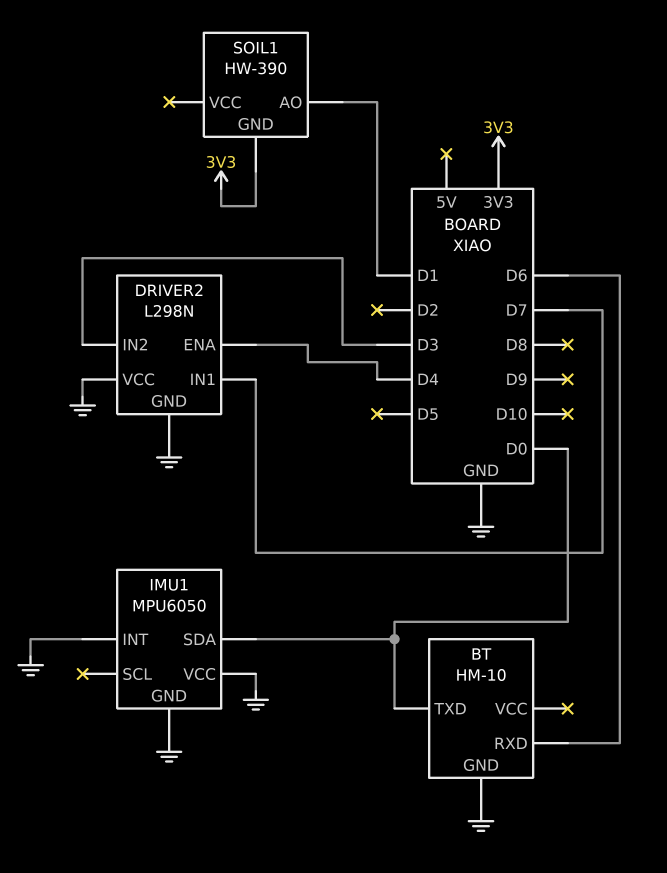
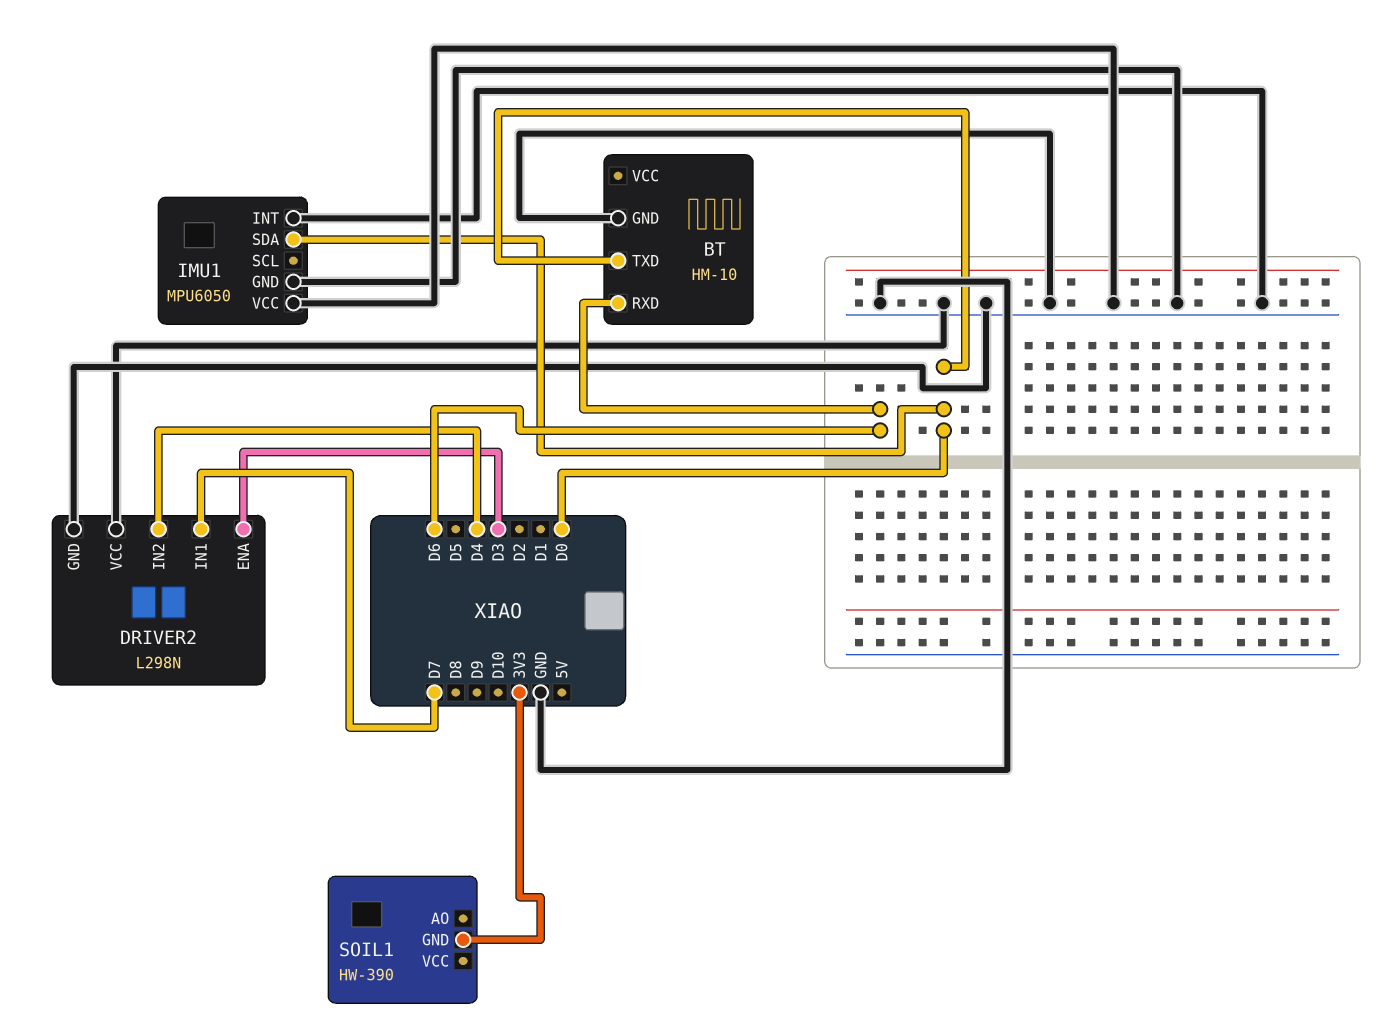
DRIVER2 pin ENA: D4 -> D3
DRIVER2 pin IN2: D3 -> D4
SOIL1 pin AO: D1 -> none

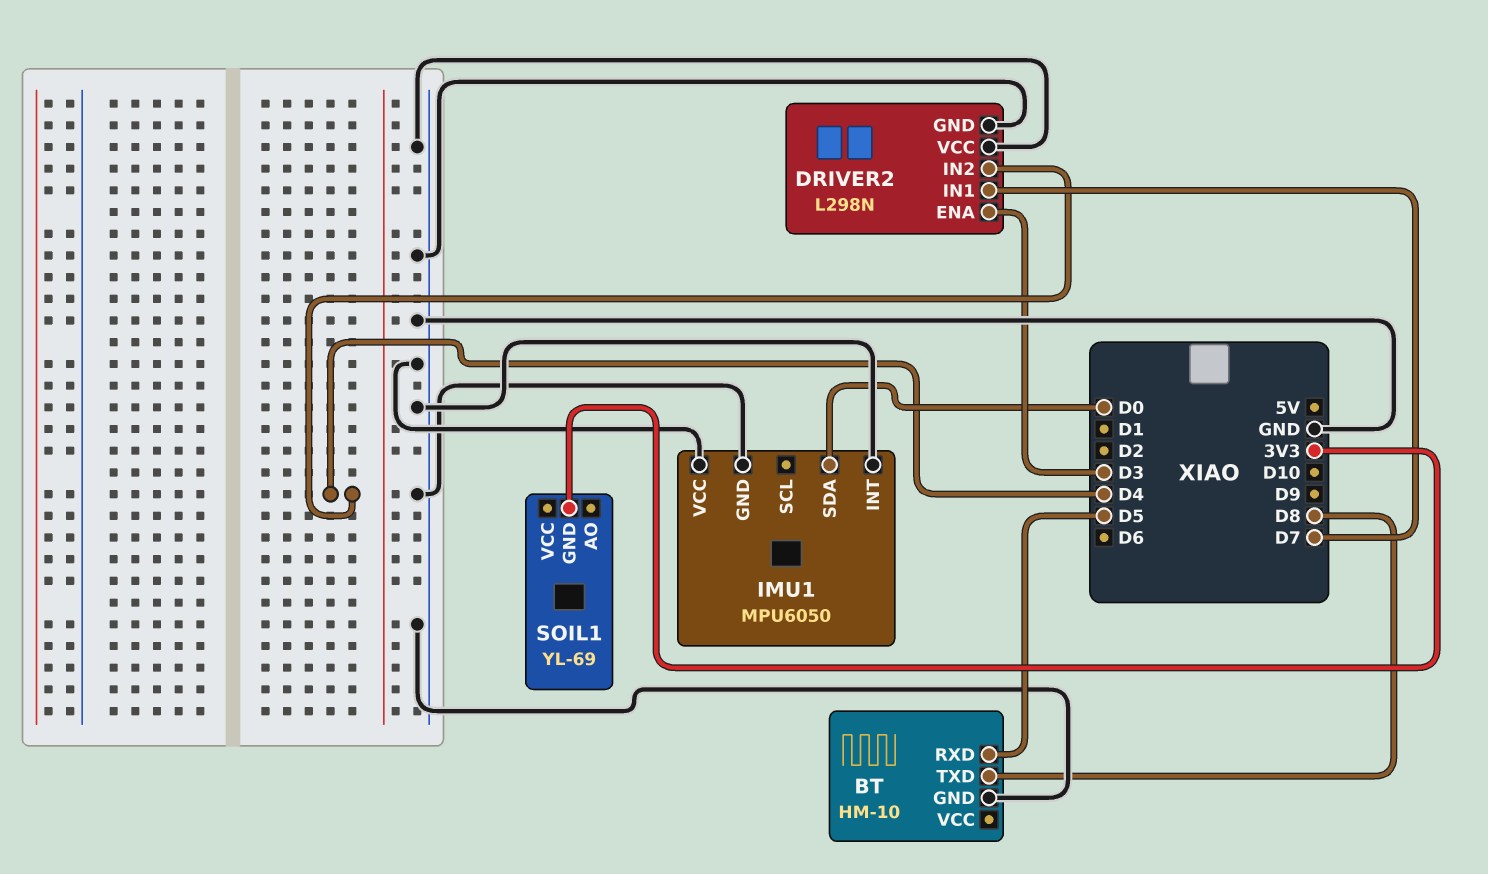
BT pin RXD: D6 -> D5
BT pin TXD: D0 -> D8
SOIL1: HW-390 -> YL-69

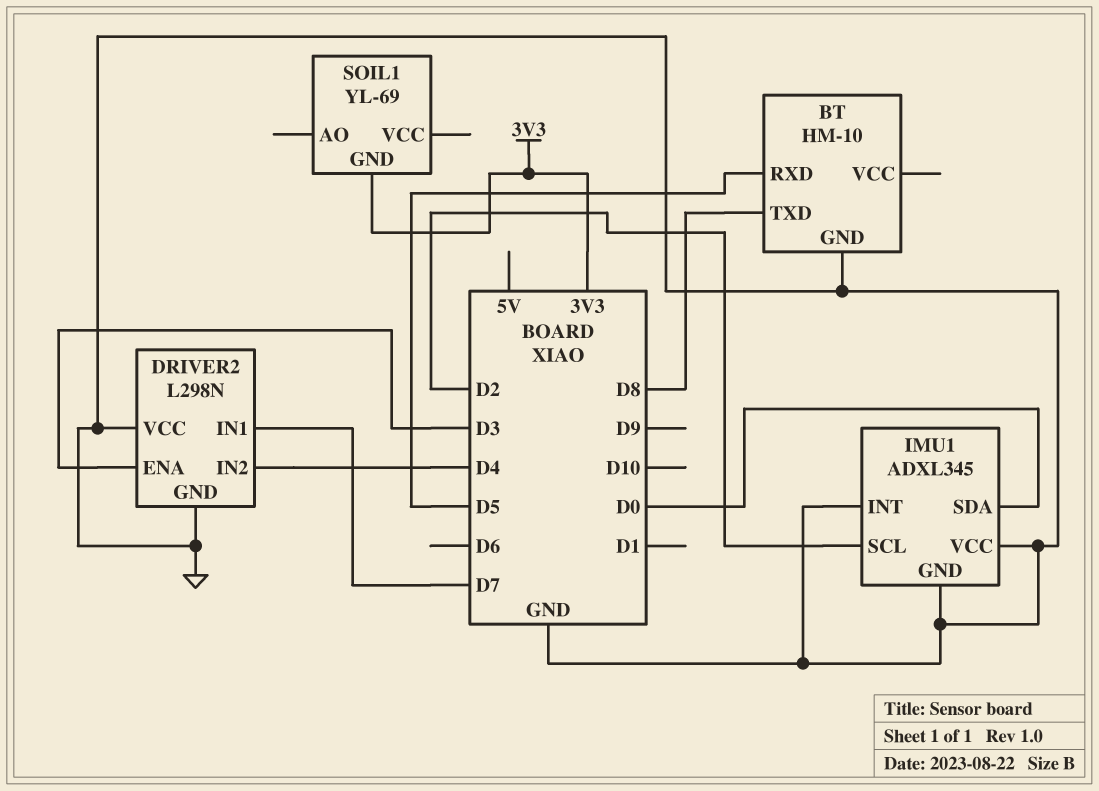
IMU1: MPU6050 -> ADXL345
IMU1 pin SCL: none -> D2

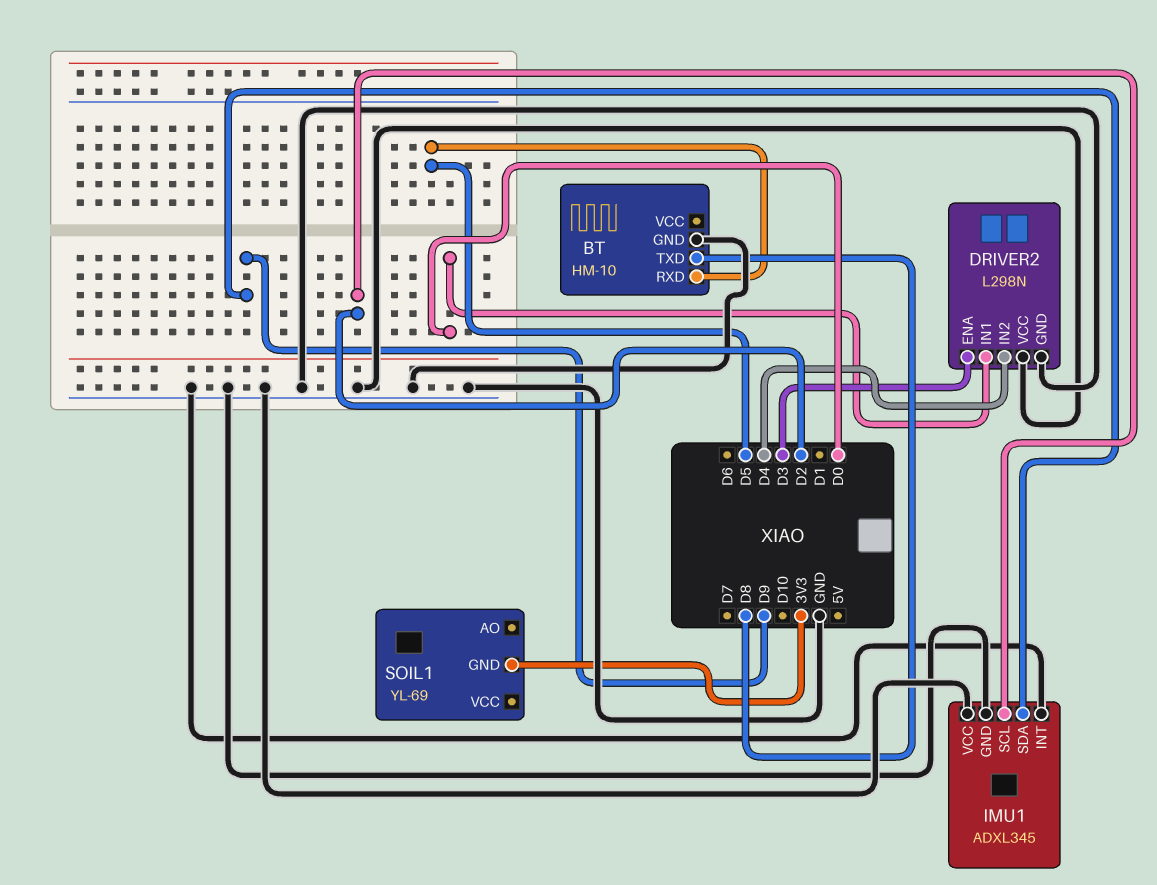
DRIVER2 pin IN1: D7 -> D0
IMU1 pin SDA: D0 -> D9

◆ **The problem**: Every line from the one with "BT pin TXD: D0 -> D8" through the last line of the listing above must be written out exactly, and no picture may appear.

◆ **Exercise answer**:
BT pin TXD: D0 -> D8
SOIL1: HW-390 -> YL-69

IMU1: MPU6050 -> ADXL345
IMU1 pin SCL: none -> D2

DRIVER2 pin IN1: D7 -> D0
IMU1 pin SDA: D0 -> D9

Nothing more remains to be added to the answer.